### Written instruction
Copy each line of the records below word for word, leaving out the pictures.

### Record excerpts
# # #
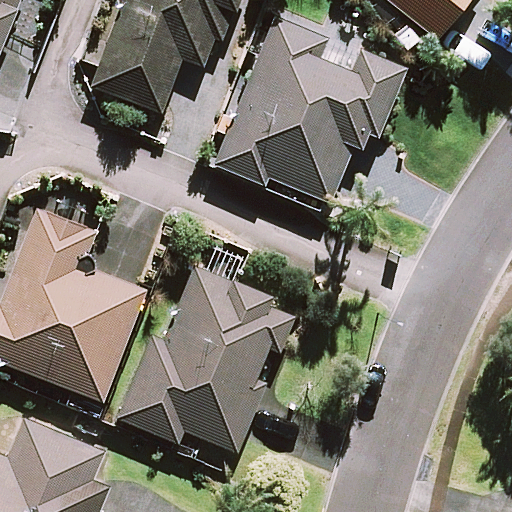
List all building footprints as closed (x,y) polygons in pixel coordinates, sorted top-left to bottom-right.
[(0,0),(0,40),(16,0),(0,0)] [(123,0),(89,84),(159,113),(182,59),(204,68),(231,0),(123,0)] [(384,0),(435,41),(468,0),(384,0)] [(351,145),(361,149),(367,134),(375,137),(402,70),(359,53),(350,75),(320,62),(329,40),(273,17),(211,165),(260,186),(263,177),(326,203),(351,145)] [(92,233),(34,210),(0,299),(0,363),(99,401),(139,295),(78,271),(92,233)] [(267,304),(270,296),(194,264),(162,342),(150,337),(116,419),(175,444),(181,430),(232,452),(261,384),(252,381),(269,341),(280,346),(293,315),(267,304)] [(95,511),(105,488),(88,480),(100,452),(22,420),(6,459),(0,456),(0,511),(95,511)]
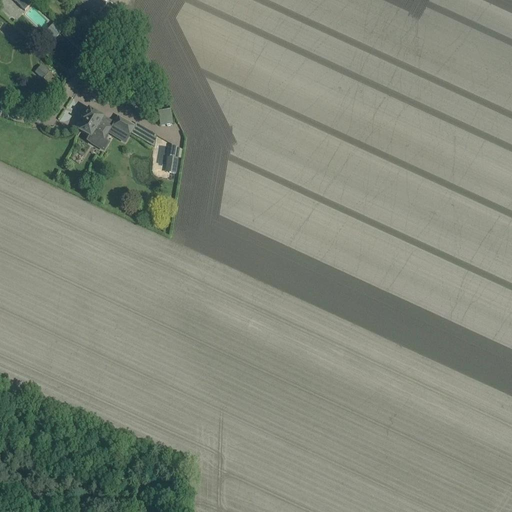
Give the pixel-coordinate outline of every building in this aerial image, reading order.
[(12,0),(24,10),(31,3),(28,0),(12,0)] [(78,0),(97,16),(107,5),(100,0),(78,0)] [(62,32),(54,24),(46,32),(55,40),(62,32)] [(84,35),(78,45),(86,52),(93,41),(84,35)] [(86,123),(80,132),(91,138),(89,142),(96,146),(101,137),(106,140),(113,128),(109,126),(111,123),(90,110),(83,121),(86,123)] [(139,138),(144,129),(145,128),(136,123),(135,125),(118,116),(112,127),(130,137),(132,134),(139,138)] [(157,165),(166,164),(165,157),(156,158),(157,165)] [(176,174),(178,159),(167,157),(165,172),(176,174)]
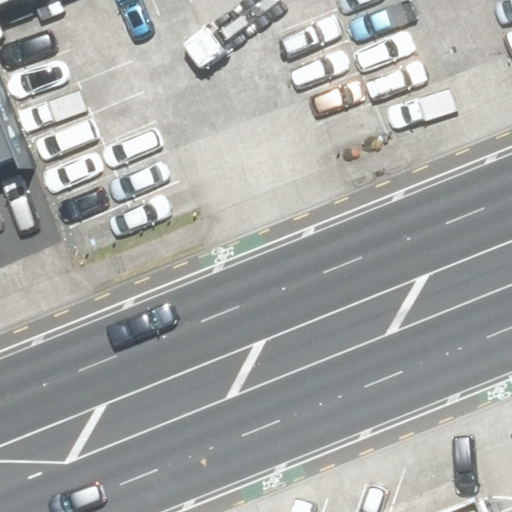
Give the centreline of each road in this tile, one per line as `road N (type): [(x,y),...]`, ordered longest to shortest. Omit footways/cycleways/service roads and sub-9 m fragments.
road 1 (primary): [(0,393),(317,271),(511,184)]
road 2 (primary): [(511,336),(65,511)]
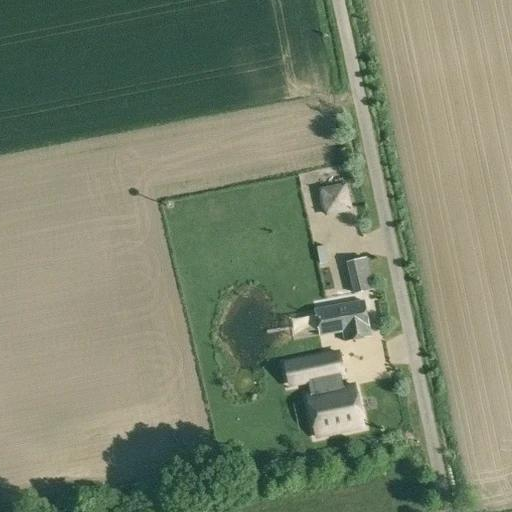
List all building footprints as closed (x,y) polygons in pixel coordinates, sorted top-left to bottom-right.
[(316,190),(325,218),(359,208),(351,180),(316,190)] [(374,288),(367,257),(351,260),(358,292),(374,288)] [(342,293),(354,291),(351,265),(339,266),(342,293)] [(343,330),(345,340),(370,336),(365,301),(315,308),(319,333),(343,330)] [(303,382),(316,437),(364,427),(355,387),(330,392),(326,377),(303,382)]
# # #
### Result
List all building footprints as closed (x,y) polygons in pixel coordinates, sorted top-left to bottom-right.
[(0,0),(0,40),(16,0),(0,0)] [(123,0),(89,84),(159,113),(182,59),(204,68),(231,0),(123,0)] [(384,0),(435,41),(468,0),(384,0)] [(351,145),(361,149),(367,134),(375,137),(402,70),(359,53),(350,75),(320,62),(329,40),(273,17),(211,165),(260,186),(263,177),(326,203),(351,145)] [(92,233),(34,210),(0,299),(0,363),(99,401),(139,295),(78,271),(92,233)] [(267,304),(270,296),(194,264),(162,342),(150,337),(116,419),(175,444),(181,430),(232,452),(261,384),(252,381),(269,341),(280,346),(293,315),(267,304)] [(95,511),(105,488),(88,480),(100,452),(22,420),(6,459),(0,456),(0,511),(95,511)]
Give the pixel-coordinate outline of every building in this aerial image, reading order.
[(12,0),(24,10),(31,3),(28,0),(12,0)] [(78,0),(97,16),(107,5),(100,0),(78,0)] [(62,32),(54,24),(46,32),(55,40),(62,32)] [(84,35),(78,45),(86,52),(93,41),(84,35)] [(86,123),(80,132),(91,138),(89,142),(96,146),(101,137),(106,140),(113,128),(109,126),(111,123),(90,110),(83,121),(86,123)] [(139,138),(144,129),(145,128),(136,123),(135,125),(118,116),(112,127),(130,137),(132,134),(139,138)] [(157,165),(166,164),(165,157),(156,158),(157,165)] [(176,174),(178,159),(167,157),(165,172),(176,174)]
Give the centreline of each road in this tile, one per line as `road N (type): [(x,y),...]`, ordered longest to shortest. Omit footways/cycleways/service roads and sub-9 m fragments.
road 1 (primary): [(0,393),(317,271),(511,184)]
road 2 (primary): [(511,336),(65,511)]
List all building footprints as closed (x,y) polygons in pixel coordinates, sorted top-left to bottom-right.
[(316,190),(325,218),(359,208),(351,180),(316,190)] [(374,288),(367,257),(351,260),(358,292),(374,288)] [(342,293),(354,291),(351,265),(339,266),(342,293)] [(343,330),(345,340),(370,336),(365,301),(315,308),(319,333),(343,330)] [(303,382),(316,437),(364,427),(355,387),(330,392),(326,377),(303,382)]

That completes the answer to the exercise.